- _WHAT THE EXERCISE ASKS_:
When you reach a picture, pass over it; otherwise repeat the listing word for word.

- _SOURCE MATERIAL_:
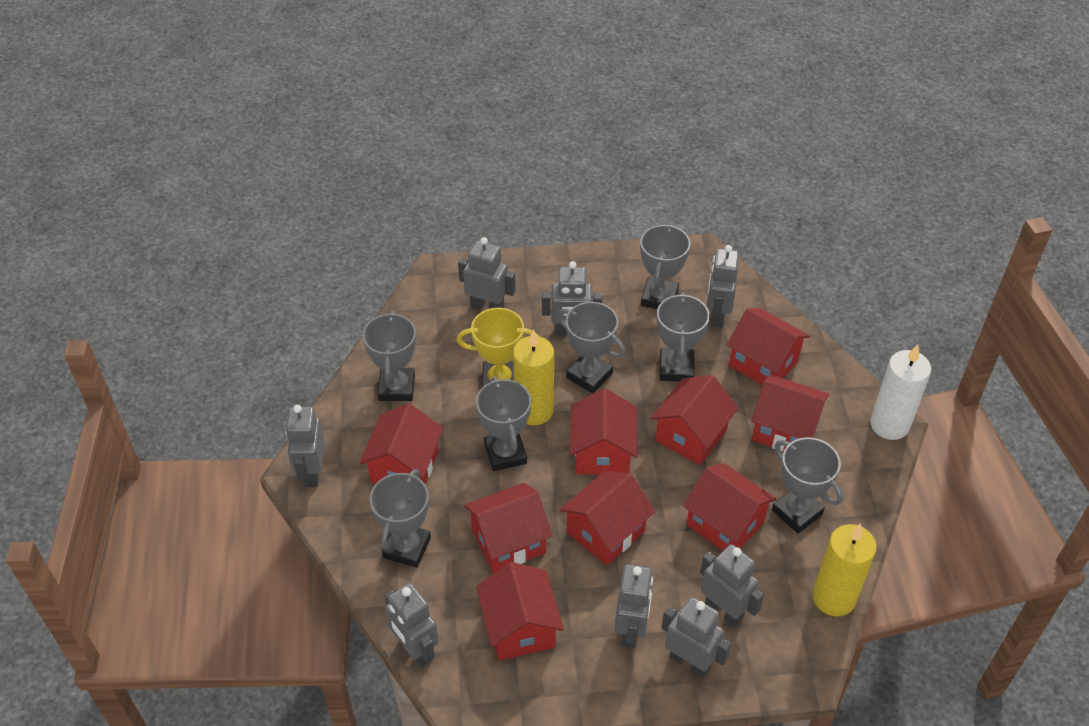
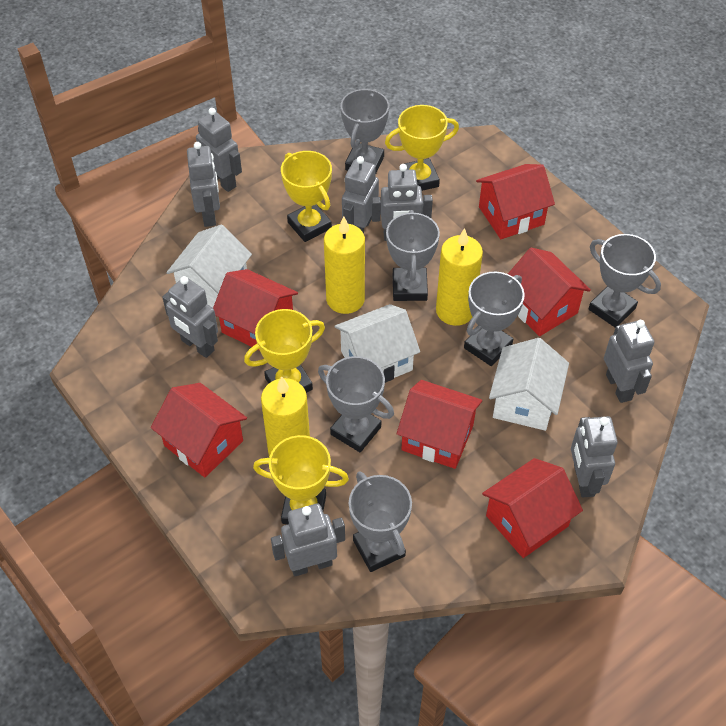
grey trophy: 7 -> 6
red house: 9 -> 6
white candle: 1 -> 0
white house: 0 -> 3
yellow candle: 2 -> 3
yellow trophy: 1 -> 4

- _SOLUTION_:
grey trophy: 7 -> 6
red house: 9 -> 6
white candle: 1 -> 0
white house: 0 -> 3
yellow candle: 2 -> 3
yellow trophy: 1 -> 4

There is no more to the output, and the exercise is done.